**What you need to do:** Copy nothing from the entries below except the lines from the one containing "C7: 1.5uF (plus" through the one containing "R24: 1M (IC3/OUT, SIG15) -> 1M (SIG1, SIG15)", and copy those exactly.

**Entries supplied:**
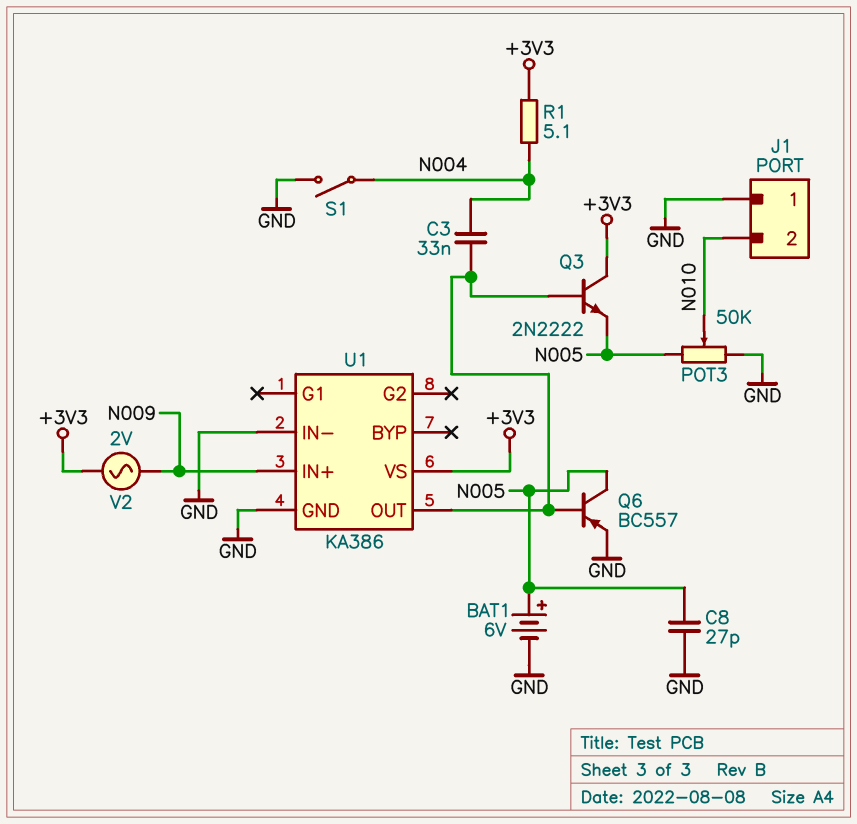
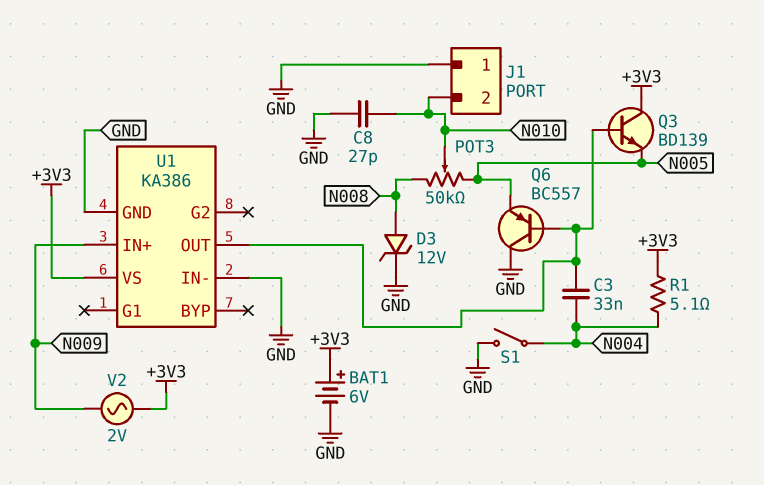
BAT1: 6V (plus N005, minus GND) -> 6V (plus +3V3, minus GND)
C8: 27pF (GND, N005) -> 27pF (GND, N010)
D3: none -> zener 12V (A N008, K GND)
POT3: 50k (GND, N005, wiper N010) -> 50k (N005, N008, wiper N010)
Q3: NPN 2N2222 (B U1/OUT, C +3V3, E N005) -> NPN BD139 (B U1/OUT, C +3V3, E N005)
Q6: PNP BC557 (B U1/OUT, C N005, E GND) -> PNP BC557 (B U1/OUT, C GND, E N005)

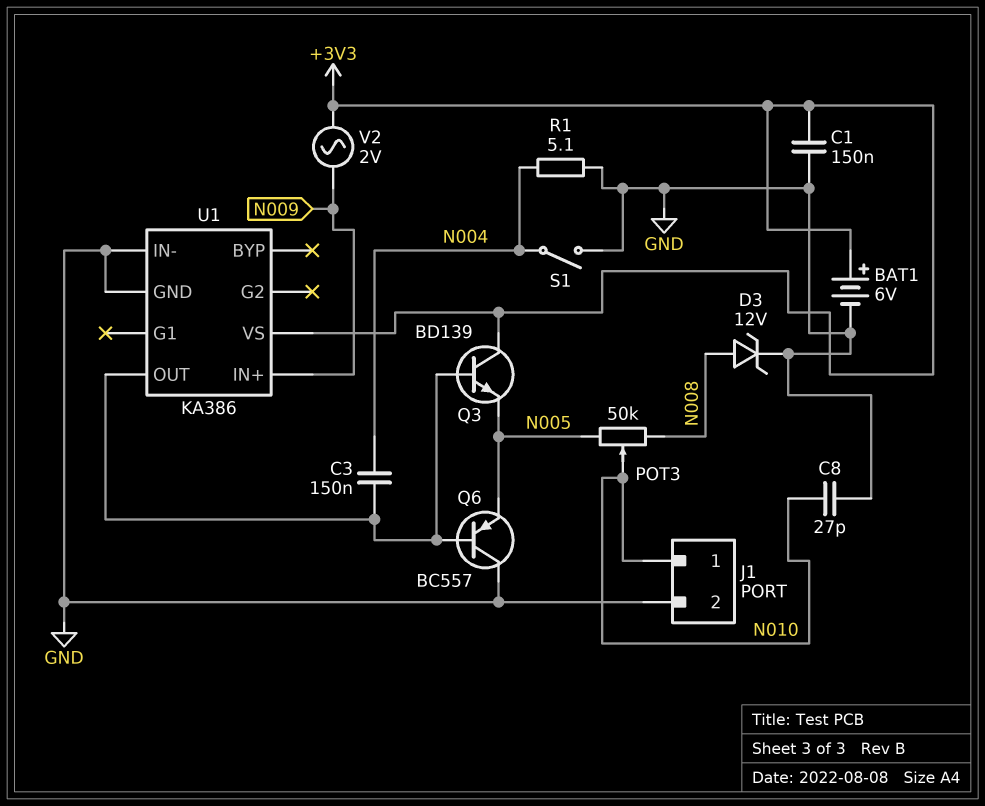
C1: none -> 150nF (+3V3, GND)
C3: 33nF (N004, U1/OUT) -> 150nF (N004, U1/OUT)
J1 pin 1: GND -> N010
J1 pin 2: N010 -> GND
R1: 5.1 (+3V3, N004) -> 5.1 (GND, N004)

...

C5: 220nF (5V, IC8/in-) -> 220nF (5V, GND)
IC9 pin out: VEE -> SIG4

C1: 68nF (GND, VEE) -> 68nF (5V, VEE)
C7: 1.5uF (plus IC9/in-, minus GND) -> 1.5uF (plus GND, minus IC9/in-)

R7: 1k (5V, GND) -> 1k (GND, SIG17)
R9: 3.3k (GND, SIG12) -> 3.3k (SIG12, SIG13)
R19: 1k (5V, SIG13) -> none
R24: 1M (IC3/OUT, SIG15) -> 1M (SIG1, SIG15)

**Answer space:**
C7: 1.5uF (plus IC9/in-, minus GND) -> 1.5uF (plus GND, minus IC9/in-)

R7: 1k (5V, GND) -> 1k (GND, SIG17)
R9: 3.3k (GND, SIG12) -> 3.3k (SIG12, SIG13)
R19: 1k (5V, SIG13) -> none
R24: 1M (IC3/OUT, SIG15) -> 1M (SIG1, SIG15)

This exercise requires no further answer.